◆ **Exercise details**: Your answer must consist solely of the line containing "IC29: buffer (in" and each line after it through the end of the data, copied exactly.

◆ **Collected data entries**:
==============================
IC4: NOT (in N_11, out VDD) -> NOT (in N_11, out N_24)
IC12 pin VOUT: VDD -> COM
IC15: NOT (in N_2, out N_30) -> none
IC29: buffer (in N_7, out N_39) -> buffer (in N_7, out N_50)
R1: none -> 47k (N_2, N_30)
==============================
◆ **Reply**:
IC29: buffer (in N_7, out N_39) -> buffer (in N_7, out N_50)
R1: none -> 47k (N_2, N_30)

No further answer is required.